■ Supplied material:
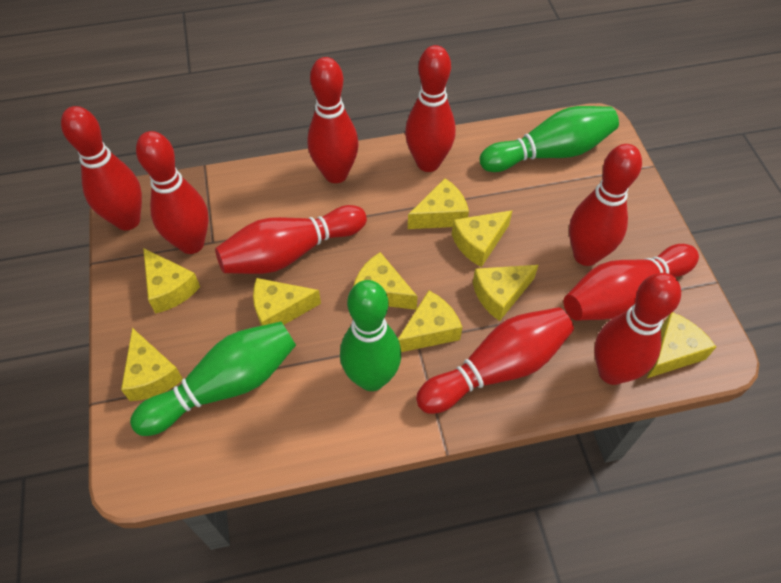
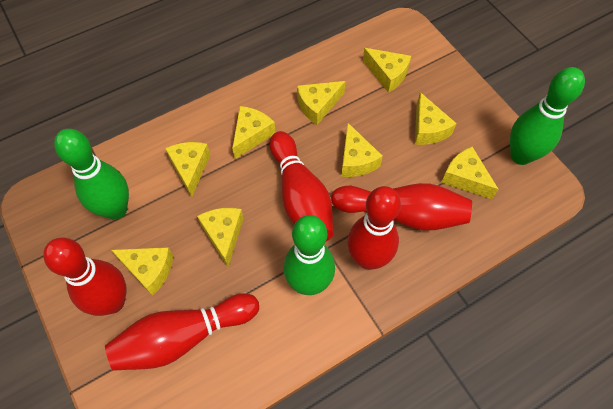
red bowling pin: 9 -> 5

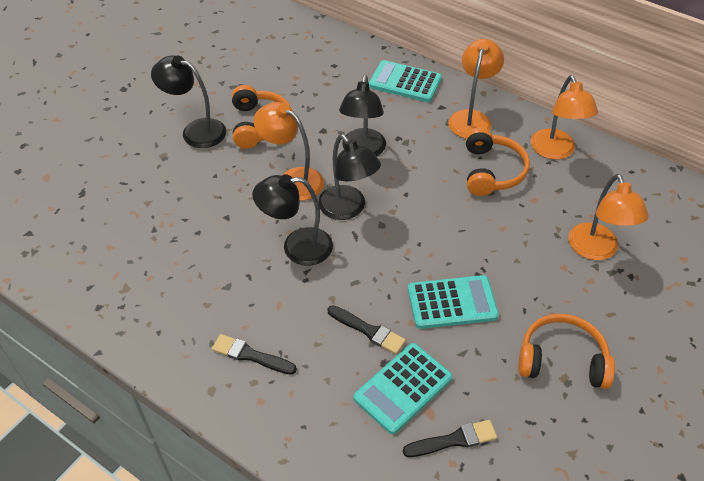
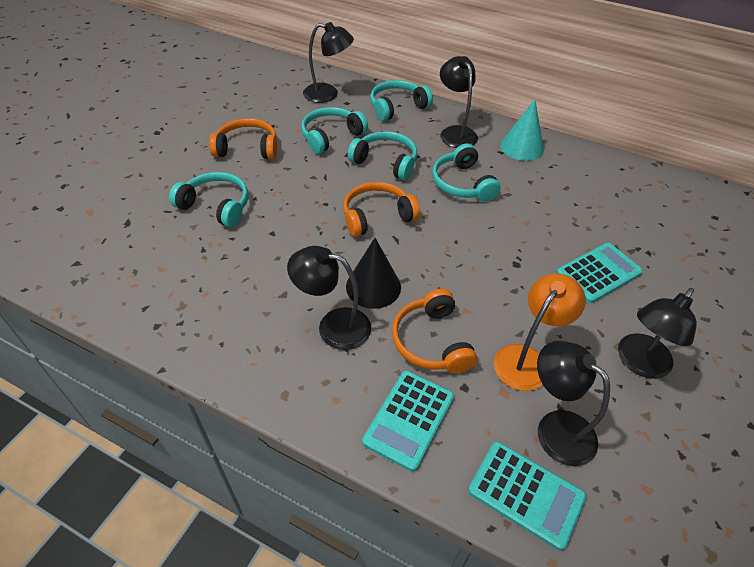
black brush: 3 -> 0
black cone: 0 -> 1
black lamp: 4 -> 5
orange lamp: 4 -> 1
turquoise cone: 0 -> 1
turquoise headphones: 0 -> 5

■ Task requirements: All lines of the entries above where "black" turns up should be reported.

■ Solution to the exercise:
black brush: 3 -> 0
black cone: 0 -> 1
black lamp: 4 -> 5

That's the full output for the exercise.